_Collection entries_:
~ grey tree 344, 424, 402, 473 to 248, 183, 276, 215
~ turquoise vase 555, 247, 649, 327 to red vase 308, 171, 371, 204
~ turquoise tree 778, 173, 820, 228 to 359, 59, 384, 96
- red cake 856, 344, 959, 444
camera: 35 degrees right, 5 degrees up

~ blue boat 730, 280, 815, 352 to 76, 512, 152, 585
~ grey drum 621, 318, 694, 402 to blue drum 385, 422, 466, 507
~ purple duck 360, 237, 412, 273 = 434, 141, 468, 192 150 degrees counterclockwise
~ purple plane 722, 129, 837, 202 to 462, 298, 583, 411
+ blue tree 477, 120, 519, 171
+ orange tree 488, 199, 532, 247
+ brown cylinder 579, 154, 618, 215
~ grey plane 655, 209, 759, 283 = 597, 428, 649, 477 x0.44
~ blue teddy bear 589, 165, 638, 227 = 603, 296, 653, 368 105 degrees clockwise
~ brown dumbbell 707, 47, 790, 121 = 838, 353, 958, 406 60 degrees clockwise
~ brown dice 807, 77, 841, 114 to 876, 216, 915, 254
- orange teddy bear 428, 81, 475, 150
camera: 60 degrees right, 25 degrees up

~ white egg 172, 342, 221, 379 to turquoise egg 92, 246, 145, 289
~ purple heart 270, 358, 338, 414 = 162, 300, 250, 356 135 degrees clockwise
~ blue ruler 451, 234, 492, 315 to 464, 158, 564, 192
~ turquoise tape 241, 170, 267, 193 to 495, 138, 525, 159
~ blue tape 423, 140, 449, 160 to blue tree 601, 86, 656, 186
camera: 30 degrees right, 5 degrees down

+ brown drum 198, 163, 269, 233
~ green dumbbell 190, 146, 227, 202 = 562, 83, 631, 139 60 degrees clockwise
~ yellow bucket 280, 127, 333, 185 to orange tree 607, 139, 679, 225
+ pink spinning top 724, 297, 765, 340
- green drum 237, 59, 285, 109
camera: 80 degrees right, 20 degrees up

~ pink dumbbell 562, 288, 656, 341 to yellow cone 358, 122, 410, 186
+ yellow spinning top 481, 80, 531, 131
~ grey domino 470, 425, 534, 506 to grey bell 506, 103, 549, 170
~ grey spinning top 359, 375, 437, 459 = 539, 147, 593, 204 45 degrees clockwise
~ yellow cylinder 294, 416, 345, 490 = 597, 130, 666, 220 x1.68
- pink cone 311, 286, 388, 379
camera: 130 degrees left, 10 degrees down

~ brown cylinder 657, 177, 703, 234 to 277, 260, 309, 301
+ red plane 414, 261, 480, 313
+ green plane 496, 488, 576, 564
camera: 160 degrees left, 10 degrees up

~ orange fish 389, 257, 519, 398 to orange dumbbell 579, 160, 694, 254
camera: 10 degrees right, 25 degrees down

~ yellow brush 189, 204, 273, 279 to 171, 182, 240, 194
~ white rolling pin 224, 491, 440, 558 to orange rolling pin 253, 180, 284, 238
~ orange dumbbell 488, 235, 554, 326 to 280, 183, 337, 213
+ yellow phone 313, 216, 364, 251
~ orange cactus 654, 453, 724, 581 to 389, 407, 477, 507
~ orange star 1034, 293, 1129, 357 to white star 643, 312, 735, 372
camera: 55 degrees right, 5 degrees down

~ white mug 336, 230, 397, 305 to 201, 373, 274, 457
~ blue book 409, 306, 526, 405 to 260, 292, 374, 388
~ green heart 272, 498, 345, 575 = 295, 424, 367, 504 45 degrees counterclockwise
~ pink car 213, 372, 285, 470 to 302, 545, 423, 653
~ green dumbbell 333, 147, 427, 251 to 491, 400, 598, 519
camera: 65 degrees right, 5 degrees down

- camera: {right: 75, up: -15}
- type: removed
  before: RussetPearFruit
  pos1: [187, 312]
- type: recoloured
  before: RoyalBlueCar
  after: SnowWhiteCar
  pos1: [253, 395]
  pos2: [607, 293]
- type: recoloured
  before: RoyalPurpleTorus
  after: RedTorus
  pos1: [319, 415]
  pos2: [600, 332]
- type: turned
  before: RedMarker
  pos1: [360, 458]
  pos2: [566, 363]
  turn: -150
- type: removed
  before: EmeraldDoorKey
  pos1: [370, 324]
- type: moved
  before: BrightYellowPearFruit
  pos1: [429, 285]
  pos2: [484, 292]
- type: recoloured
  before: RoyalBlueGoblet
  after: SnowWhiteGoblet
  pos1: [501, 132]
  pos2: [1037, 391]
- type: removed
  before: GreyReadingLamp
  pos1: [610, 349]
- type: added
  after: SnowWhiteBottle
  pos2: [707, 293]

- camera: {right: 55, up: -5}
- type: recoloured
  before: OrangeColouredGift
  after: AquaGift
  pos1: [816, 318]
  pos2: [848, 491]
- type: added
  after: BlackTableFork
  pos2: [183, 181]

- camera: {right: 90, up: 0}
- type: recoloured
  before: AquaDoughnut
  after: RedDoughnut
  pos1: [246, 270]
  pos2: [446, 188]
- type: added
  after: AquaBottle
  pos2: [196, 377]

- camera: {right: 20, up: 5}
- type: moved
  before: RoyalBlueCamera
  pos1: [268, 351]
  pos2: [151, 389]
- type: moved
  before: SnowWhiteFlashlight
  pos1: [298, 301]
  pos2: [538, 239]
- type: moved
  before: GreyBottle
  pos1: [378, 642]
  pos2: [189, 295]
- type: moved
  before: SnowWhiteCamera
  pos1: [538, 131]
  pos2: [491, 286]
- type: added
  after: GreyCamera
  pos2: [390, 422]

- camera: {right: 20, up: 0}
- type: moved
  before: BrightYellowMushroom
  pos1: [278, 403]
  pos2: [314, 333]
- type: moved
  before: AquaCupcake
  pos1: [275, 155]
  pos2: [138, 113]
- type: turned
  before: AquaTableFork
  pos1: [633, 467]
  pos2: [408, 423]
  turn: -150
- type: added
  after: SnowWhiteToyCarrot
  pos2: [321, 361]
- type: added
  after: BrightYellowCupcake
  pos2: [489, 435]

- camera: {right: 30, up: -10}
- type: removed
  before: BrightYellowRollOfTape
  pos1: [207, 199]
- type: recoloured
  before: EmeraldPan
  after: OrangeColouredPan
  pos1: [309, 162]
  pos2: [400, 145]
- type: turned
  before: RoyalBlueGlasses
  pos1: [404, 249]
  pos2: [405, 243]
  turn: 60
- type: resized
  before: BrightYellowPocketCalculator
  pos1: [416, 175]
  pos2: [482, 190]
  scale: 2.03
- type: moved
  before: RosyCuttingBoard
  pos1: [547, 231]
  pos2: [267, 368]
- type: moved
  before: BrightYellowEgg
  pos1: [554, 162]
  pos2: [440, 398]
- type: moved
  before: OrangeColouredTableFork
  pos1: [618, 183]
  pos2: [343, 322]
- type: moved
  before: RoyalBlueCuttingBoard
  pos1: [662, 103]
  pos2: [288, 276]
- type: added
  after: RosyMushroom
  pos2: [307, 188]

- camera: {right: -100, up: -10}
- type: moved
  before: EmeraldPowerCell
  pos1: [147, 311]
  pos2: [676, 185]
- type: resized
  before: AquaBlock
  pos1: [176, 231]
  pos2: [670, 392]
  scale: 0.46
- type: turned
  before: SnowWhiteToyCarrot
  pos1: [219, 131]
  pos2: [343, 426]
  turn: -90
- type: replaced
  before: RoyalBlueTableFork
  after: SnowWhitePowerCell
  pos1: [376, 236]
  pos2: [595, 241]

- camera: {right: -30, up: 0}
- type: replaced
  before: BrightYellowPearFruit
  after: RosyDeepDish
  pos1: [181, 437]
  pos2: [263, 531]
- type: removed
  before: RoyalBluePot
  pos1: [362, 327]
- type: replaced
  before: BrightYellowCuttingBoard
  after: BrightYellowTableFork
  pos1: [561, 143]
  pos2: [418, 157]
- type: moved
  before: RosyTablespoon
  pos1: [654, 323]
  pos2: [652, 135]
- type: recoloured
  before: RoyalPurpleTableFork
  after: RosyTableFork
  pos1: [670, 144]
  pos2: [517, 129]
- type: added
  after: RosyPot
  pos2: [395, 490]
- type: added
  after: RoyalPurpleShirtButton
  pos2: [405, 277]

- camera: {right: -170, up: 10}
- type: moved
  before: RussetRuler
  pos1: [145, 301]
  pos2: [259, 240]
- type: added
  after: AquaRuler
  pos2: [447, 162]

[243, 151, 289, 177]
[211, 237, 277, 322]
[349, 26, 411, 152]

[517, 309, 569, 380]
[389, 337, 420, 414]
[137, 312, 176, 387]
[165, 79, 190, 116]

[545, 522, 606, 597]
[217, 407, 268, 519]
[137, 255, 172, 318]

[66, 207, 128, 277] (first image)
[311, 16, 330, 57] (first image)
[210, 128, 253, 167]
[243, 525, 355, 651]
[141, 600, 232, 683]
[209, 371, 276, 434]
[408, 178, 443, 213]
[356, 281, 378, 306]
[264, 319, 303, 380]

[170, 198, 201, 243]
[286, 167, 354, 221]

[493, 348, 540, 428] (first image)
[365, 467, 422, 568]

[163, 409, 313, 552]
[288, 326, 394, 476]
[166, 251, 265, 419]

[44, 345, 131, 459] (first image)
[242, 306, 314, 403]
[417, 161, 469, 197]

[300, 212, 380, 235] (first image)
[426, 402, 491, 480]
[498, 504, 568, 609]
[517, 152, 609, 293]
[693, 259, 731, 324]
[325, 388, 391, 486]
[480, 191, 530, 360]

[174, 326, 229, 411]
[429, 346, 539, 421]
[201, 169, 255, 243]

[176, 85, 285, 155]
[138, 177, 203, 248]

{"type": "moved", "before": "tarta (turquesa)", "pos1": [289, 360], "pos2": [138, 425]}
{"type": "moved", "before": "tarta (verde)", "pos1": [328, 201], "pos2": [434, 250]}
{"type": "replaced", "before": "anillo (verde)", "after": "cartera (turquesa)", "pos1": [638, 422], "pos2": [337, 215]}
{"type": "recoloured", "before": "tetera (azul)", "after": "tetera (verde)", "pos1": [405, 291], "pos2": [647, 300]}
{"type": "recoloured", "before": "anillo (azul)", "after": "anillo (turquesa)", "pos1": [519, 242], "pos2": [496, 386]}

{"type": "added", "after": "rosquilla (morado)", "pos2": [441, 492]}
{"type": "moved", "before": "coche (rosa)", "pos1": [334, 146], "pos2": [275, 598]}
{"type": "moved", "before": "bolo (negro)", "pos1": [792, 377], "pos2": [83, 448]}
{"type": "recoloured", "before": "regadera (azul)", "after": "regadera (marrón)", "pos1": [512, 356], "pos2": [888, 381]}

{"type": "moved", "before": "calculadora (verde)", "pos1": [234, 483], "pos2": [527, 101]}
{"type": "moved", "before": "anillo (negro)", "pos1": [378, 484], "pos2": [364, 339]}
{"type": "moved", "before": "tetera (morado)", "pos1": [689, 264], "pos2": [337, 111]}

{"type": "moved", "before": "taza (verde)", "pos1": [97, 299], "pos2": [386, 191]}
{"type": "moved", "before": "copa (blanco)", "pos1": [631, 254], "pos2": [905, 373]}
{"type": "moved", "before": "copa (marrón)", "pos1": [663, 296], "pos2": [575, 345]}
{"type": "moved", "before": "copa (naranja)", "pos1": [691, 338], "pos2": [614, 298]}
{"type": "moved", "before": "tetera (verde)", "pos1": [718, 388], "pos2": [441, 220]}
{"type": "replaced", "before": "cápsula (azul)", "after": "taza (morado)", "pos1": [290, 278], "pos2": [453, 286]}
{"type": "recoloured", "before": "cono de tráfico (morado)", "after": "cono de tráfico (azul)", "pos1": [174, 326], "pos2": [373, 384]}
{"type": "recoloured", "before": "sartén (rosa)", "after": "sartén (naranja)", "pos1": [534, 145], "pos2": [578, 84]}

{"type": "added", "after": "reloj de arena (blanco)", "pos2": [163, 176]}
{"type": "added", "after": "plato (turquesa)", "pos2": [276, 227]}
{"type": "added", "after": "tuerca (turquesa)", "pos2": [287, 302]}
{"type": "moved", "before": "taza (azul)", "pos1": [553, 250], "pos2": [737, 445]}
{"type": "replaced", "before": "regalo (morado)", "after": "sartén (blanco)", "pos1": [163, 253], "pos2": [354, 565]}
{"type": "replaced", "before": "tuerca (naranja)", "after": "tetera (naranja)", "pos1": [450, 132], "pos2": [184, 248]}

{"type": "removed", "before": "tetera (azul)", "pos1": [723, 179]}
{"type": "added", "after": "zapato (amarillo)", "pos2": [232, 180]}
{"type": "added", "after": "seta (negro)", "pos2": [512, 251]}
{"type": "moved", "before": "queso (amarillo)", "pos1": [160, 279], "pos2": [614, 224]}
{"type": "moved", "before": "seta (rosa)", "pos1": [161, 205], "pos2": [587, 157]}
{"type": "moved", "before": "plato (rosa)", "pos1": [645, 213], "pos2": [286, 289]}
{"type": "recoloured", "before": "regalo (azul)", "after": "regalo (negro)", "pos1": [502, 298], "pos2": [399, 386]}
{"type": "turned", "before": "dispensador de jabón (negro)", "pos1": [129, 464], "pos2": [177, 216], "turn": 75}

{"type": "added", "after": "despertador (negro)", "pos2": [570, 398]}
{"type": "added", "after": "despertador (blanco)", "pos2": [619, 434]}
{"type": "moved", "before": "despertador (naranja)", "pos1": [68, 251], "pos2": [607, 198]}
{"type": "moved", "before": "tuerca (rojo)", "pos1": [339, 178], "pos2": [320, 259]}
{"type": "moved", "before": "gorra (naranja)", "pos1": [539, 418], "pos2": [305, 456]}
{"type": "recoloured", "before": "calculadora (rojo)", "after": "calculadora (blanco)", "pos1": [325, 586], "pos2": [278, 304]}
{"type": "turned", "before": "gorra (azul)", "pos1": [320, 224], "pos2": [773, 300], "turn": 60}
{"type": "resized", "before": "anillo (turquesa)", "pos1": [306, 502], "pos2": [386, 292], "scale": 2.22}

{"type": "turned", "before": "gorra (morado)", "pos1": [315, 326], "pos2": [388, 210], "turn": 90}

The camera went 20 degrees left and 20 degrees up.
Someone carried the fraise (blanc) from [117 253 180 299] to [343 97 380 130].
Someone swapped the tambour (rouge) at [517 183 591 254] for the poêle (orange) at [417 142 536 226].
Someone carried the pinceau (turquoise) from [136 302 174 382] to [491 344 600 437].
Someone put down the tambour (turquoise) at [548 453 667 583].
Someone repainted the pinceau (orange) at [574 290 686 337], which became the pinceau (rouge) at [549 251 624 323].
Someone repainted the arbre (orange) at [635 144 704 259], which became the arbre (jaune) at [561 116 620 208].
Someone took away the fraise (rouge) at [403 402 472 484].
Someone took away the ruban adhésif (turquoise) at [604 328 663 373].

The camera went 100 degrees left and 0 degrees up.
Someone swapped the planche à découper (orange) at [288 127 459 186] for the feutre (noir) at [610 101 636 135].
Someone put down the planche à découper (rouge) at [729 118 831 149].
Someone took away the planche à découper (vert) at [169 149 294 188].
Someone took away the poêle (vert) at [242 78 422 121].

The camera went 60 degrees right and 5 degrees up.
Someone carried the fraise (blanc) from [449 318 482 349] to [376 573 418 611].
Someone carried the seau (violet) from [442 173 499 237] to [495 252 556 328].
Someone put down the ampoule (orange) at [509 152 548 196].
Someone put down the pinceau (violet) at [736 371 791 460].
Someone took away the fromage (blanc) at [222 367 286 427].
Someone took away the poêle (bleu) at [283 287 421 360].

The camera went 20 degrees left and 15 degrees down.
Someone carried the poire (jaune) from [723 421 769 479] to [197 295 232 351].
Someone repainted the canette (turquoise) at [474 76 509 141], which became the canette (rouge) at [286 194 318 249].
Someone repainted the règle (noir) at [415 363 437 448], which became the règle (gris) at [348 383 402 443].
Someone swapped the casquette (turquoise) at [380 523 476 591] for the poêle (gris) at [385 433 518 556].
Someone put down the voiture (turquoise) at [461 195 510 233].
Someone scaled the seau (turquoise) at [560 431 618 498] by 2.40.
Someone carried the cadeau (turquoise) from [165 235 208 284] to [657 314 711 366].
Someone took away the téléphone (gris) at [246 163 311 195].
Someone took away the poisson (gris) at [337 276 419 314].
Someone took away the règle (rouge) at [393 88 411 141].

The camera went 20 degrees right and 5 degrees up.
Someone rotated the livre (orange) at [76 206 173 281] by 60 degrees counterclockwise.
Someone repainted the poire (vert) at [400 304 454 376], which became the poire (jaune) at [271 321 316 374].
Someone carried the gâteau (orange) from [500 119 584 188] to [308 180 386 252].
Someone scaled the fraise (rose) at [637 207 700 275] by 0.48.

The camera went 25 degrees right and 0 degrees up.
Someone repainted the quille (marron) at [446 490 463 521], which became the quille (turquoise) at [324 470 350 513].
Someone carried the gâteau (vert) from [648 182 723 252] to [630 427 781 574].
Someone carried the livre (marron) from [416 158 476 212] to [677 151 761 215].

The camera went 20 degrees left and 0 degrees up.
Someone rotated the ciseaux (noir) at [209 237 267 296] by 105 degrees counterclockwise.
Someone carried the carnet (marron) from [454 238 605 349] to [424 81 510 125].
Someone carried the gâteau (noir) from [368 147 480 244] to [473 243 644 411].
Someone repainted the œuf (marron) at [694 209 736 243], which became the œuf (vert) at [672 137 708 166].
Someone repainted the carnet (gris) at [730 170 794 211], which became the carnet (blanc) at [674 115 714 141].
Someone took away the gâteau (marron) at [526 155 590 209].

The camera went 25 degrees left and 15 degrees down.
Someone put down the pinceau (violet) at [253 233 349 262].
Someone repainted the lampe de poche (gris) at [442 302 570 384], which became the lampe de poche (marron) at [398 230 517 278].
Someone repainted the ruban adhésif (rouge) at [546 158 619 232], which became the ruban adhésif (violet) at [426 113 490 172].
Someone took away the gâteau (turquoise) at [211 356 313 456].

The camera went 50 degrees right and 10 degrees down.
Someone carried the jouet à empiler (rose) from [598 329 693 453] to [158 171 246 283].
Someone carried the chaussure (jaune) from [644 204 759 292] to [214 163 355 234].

_Problem_: Show every line of the data in which the word "tambour" appears.

_Output of the exercise_:
Someone swapped the tambour (rouge) at [517 183 591 254] for the poêle (orange) at [417 142 536 226].
Someone put down the tambour (turquoise) at [548 453 667 583].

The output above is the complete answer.